**ACTIVITY:** Output nothing but the lines from the one holding "none -> red 1x1 brick [339,139,375,186]" to the end of the listing. Reproduce them exactly, without the pictures.
****************************************
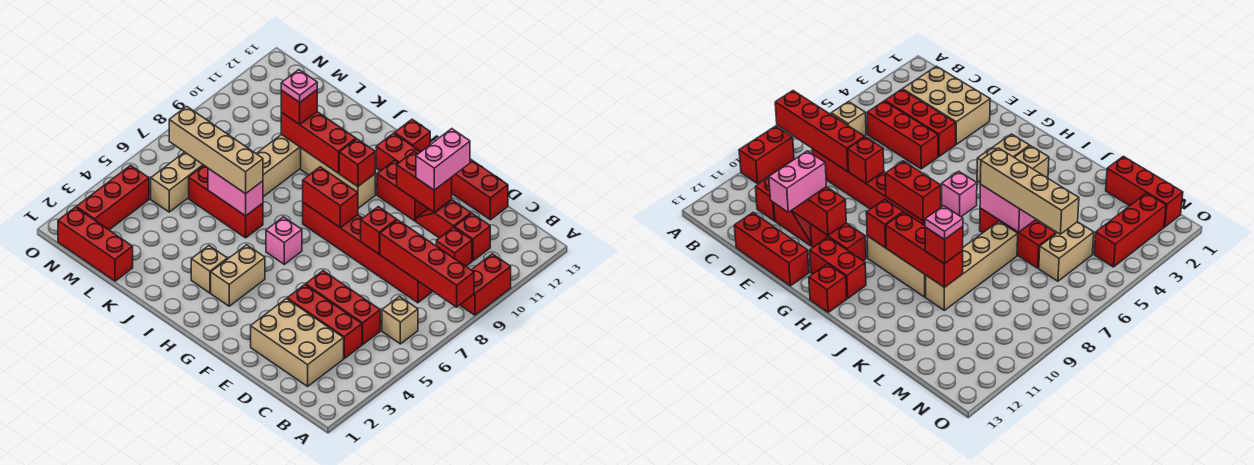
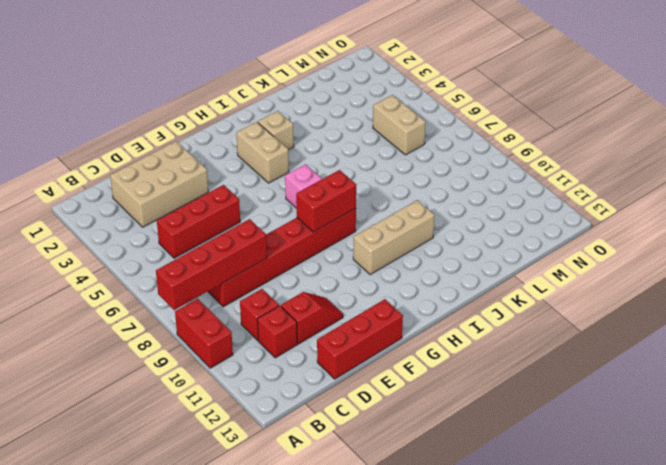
none -> tan 1x1 brick [382,296,418,344]
none -> red 1x3 brick [287,285,362,358]
none -> red 1x2 brick [377,160,428,221]
none -> red 1x2 brick [376,133,421,171]

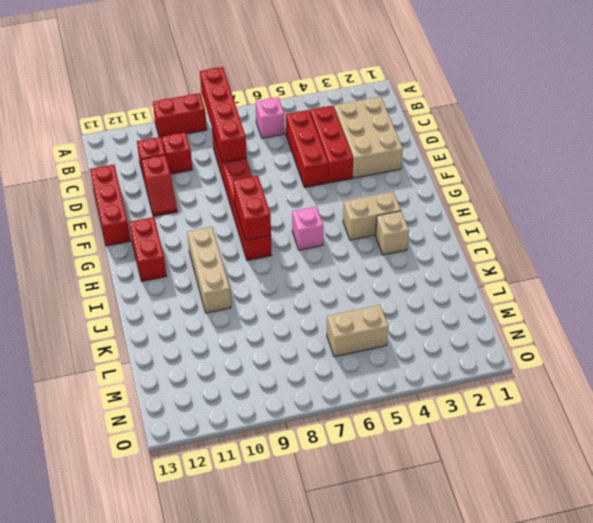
pink 1x1 brick [256,97,285,138] -> tan 1x1 brick [382,296,418,344]
none -> red 1x2 brick [377,160,428,221]
none -> red 1x1 brick [395,119,430,151]
none -> red 1x3 brick [189,166,263,238]
none -> tan 1x4 brick [256,134,301,197]

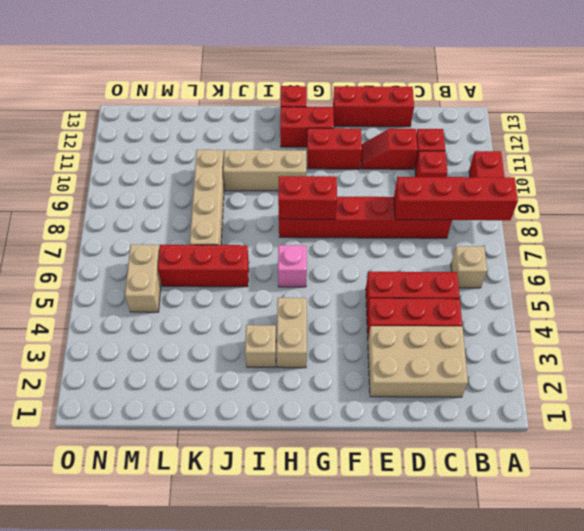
none -> red 1x3 brick [58,207,133,281]
none -> red 1x3 brick [76,165,149,230]
none -> red 1x1 brick [361,207,397,254]
none -> red 1x2 brick [397,152,452,212]

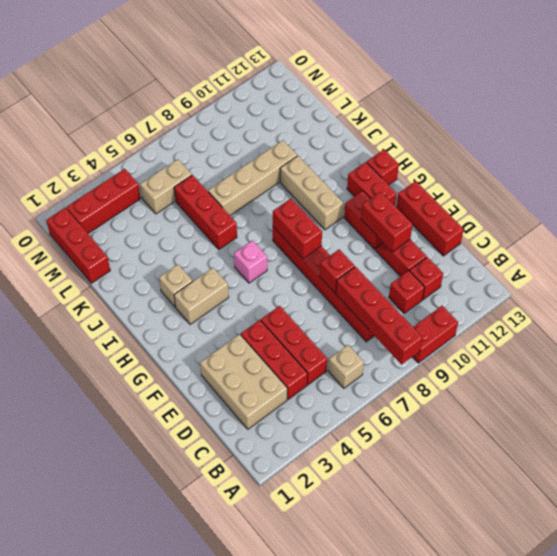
none -> red 1x1 brick [339,139,375,186]
none -> red 1x3 brick [281,112,356,173]
none -> pink 1x2 brick [208,168,263,216]
none -> pink 1x2 brick [416,129,470,190]

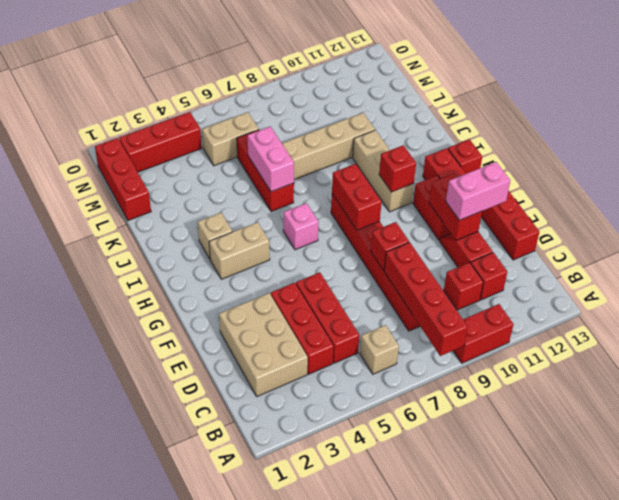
none -> red 1x3 brick [281,112,356,173]
none -> tan 1x4 brick [169,106,263,194]
none -> red 1x1 brick [281,90,317,124]
none -> pink 1x1 plate [281,70,317,102]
****************************************
**SOLUTION:**
none -> red 1x1 brick [339,139,375,186]
none -> red 1x3 brick [281,112,356,173]
none -> pink 1x2 brick [208,168,263,216]
none -> pink 1x2 brick [416,129,470,190]

none -> red 1x3 brick [281,112,356,173]
none -> tan 1x4 brick [169,106,263,194]
none -> red 1x1 brick [281,90,317,124]
none -> pink 1x1 plate [281,70,317,102]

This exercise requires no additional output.